Task statement:
What appears from the first line of the data below through the line containing "BARO3 pin SDA: D7 -> D6", both included, should be copied exactly, and nothing else.

**** Records provided

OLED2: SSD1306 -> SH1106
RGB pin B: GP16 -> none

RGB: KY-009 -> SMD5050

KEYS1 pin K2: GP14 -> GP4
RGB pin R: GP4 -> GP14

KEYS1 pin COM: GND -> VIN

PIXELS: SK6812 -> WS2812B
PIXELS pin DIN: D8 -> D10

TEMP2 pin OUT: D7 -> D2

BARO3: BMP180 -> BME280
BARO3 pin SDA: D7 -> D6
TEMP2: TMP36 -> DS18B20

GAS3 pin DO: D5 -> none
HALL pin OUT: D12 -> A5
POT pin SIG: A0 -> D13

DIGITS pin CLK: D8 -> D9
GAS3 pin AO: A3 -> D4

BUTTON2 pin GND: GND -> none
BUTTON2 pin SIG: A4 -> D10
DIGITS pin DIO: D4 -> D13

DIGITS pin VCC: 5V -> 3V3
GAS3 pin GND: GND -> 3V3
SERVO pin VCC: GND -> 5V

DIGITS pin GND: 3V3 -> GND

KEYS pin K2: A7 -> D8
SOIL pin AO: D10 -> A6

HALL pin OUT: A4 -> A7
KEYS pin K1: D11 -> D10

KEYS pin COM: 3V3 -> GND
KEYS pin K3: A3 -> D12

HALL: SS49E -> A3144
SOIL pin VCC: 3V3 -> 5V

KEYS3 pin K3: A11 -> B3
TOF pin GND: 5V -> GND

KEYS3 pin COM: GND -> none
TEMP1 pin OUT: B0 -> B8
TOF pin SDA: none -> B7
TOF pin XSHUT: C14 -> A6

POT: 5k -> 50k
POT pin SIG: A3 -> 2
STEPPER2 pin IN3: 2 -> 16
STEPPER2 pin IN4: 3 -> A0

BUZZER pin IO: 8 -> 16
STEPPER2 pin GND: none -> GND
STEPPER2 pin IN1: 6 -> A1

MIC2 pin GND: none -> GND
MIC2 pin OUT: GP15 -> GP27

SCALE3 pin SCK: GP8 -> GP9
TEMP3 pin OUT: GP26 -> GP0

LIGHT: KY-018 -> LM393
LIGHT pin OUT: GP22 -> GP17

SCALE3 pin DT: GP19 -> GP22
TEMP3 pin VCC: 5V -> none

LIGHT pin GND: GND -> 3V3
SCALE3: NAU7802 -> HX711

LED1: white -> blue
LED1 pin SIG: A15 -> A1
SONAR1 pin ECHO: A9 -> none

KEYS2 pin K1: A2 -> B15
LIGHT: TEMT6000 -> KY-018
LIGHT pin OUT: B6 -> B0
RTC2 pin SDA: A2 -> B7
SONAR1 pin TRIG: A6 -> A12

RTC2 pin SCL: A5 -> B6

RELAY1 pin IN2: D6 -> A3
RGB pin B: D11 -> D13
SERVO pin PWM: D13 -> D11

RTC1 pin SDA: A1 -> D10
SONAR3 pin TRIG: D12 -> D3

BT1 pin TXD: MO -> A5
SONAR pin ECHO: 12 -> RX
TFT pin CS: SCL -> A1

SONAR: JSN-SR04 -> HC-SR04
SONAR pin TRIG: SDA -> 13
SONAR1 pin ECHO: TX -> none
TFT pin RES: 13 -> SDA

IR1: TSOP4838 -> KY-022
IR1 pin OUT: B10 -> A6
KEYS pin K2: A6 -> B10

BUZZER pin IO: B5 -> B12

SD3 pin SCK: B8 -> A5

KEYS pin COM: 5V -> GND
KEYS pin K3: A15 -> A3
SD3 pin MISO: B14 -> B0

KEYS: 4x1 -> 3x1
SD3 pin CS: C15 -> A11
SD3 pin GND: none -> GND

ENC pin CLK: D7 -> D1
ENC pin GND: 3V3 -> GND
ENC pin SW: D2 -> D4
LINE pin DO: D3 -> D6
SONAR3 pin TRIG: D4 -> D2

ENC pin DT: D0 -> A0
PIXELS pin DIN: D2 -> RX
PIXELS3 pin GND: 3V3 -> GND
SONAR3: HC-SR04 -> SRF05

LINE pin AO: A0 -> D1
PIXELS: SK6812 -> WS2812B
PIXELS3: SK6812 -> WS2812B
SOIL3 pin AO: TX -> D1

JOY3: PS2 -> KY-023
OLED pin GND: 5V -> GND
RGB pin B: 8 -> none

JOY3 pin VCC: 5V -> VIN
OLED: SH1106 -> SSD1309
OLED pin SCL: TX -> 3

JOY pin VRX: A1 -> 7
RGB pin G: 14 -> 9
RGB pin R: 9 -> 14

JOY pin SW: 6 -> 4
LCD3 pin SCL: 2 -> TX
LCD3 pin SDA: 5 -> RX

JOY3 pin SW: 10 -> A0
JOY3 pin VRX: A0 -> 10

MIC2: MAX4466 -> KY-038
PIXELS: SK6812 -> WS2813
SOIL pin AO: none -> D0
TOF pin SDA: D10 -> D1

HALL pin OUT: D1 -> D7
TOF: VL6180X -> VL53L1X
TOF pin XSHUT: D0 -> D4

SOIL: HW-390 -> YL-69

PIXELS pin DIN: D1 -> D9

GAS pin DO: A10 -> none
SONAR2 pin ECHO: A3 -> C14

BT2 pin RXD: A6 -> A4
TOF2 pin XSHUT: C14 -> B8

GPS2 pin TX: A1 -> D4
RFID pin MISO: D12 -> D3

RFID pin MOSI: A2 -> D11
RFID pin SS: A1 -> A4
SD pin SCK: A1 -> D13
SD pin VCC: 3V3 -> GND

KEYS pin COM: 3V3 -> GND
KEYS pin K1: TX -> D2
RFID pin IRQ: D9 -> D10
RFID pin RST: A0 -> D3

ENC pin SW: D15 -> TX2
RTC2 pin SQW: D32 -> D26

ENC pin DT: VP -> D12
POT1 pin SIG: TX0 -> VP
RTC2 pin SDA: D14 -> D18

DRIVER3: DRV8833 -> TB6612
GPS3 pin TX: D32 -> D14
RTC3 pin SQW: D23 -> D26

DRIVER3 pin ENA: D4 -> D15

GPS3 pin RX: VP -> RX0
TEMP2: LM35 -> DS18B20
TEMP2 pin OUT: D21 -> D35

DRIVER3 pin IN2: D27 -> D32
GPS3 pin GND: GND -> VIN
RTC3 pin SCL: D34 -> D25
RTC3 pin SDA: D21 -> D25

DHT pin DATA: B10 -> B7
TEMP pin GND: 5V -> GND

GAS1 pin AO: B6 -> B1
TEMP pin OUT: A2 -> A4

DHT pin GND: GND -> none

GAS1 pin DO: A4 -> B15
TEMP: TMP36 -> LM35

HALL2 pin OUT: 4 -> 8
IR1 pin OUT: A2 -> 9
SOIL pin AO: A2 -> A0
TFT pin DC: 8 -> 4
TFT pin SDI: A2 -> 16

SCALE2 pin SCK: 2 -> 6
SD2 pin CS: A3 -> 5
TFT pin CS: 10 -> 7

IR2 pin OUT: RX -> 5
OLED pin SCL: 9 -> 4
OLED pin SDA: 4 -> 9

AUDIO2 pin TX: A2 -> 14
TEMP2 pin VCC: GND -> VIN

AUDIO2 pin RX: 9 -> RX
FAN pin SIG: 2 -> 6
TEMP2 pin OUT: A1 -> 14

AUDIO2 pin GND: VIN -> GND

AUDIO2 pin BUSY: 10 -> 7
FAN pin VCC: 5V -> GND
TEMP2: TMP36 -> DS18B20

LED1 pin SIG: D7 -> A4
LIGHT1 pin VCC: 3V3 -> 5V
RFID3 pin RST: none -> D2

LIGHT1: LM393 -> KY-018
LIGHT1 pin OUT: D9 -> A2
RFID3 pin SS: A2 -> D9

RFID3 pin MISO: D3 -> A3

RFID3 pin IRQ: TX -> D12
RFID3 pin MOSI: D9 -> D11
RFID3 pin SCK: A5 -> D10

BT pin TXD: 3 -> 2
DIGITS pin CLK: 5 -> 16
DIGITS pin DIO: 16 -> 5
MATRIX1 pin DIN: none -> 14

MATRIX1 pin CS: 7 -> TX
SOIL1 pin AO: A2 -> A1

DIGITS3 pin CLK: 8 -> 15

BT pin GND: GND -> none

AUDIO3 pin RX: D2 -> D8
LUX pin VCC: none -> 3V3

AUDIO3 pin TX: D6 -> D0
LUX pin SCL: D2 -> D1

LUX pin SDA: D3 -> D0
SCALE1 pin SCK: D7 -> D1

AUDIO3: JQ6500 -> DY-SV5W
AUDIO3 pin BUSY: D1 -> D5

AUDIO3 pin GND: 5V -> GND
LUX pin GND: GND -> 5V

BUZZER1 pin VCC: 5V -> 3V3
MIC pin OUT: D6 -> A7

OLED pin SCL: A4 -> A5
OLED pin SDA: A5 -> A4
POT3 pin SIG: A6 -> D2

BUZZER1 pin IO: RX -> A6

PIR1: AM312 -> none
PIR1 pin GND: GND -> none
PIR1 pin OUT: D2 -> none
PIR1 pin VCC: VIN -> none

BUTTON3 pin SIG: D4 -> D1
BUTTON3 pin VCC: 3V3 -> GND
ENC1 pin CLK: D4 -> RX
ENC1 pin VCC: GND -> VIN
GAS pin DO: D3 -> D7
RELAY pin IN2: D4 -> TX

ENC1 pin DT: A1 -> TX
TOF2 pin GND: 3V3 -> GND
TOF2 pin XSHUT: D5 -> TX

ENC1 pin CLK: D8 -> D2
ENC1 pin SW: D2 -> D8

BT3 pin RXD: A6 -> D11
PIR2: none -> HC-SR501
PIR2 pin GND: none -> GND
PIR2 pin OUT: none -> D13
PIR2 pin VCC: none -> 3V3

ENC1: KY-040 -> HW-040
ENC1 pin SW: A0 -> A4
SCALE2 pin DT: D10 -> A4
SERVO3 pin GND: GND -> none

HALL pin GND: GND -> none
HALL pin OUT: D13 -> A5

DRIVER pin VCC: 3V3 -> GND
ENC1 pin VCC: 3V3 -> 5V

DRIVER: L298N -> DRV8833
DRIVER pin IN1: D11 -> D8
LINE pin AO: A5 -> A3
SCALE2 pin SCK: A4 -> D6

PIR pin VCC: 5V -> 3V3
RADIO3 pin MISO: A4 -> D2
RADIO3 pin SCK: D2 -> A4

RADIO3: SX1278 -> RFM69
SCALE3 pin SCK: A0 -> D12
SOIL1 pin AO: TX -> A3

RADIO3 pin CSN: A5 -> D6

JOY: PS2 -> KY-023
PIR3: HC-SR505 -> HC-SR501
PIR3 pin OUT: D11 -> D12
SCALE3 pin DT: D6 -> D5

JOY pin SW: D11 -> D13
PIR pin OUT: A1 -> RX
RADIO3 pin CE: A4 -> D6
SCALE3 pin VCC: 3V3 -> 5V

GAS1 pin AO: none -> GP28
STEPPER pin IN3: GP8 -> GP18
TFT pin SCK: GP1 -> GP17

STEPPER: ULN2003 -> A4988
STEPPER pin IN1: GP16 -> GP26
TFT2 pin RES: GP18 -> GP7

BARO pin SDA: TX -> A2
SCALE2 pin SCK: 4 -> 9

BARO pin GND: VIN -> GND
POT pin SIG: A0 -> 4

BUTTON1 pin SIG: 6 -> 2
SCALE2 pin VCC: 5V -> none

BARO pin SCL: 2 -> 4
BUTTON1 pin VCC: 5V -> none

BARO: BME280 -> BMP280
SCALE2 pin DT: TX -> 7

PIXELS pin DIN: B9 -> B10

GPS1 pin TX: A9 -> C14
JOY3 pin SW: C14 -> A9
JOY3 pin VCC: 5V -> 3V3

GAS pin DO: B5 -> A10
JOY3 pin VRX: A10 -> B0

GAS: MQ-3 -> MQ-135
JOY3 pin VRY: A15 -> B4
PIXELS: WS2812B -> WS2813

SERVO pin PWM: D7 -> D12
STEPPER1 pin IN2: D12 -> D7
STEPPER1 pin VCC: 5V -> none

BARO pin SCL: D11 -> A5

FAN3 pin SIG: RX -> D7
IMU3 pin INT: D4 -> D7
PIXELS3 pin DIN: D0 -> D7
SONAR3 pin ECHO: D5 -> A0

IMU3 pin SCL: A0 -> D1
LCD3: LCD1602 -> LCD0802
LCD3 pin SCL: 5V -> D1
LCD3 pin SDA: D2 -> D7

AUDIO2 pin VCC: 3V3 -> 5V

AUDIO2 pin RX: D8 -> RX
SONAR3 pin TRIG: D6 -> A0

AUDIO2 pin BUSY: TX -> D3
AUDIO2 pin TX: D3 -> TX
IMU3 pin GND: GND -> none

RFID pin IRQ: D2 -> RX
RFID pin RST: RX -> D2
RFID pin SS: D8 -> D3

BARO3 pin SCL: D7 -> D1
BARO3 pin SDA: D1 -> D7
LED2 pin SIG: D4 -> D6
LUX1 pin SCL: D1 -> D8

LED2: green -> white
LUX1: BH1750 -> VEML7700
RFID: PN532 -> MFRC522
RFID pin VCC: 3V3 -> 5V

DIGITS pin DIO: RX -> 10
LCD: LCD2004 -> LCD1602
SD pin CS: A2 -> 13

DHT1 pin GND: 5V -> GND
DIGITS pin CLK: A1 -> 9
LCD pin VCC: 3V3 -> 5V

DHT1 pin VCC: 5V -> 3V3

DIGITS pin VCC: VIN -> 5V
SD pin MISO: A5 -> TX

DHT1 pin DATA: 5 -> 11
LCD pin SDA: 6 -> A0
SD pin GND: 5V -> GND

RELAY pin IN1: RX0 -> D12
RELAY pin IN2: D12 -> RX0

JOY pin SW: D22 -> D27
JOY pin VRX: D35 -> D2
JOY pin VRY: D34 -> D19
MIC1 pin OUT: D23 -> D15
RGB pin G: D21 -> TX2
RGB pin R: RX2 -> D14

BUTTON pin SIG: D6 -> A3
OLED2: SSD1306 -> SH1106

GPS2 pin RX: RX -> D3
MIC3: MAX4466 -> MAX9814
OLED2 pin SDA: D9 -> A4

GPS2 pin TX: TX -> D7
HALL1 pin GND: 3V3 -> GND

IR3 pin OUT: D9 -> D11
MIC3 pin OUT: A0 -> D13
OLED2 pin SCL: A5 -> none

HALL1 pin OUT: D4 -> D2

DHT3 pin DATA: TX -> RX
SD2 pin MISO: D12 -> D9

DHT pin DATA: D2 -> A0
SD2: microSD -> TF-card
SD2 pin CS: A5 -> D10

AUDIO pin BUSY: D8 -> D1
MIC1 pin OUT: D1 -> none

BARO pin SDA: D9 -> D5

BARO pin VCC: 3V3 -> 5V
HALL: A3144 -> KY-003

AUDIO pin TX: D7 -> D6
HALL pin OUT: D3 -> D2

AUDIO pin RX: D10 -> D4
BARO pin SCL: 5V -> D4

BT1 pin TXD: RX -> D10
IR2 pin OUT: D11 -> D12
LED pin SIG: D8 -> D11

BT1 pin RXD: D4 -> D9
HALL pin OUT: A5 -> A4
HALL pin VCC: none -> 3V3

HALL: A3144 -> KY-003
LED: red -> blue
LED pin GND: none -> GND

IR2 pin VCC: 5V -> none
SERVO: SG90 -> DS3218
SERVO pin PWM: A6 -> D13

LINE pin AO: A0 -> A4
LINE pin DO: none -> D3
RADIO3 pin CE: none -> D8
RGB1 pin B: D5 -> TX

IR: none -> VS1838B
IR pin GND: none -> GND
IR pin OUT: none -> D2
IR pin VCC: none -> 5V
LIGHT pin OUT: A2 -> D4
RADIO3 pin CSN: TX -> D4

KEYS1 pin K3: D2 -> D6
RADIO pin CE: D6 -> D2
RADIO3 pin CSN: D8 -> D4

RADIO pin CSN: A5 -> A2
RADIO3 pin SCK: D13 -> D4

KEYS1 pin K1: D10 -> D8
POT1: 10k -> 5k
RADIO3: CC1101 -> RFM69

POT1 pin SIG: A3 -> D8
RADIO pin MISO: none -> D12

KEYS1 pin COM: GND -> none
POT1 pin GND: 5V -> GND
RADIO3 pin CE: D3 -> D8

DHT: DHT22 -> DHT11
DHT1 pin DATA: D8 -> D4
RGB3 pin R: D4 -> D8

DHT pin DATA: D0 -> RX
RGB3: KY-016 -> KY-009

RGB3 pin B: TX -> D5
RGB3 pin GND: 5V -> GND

********

Your solution:
OLED2: SSD1306 -> SH1106
RGB pin B: GP16 -> none

RGB: KY-009 -> SMD5050

KEYS1 pin K2: GP14 -> GP4
RGB pin R: GP4 -> GP14

KEYS1 pin COM: GND -> VIN

PIXELS: SK6812 -> WS2812B
PIXELS pin DIN: D8 -> D10

TEMP2 pin OUT: D7 -> D2

BARO3: BMP180 -> BME280
BARO3 pin SDA: D7 -> D6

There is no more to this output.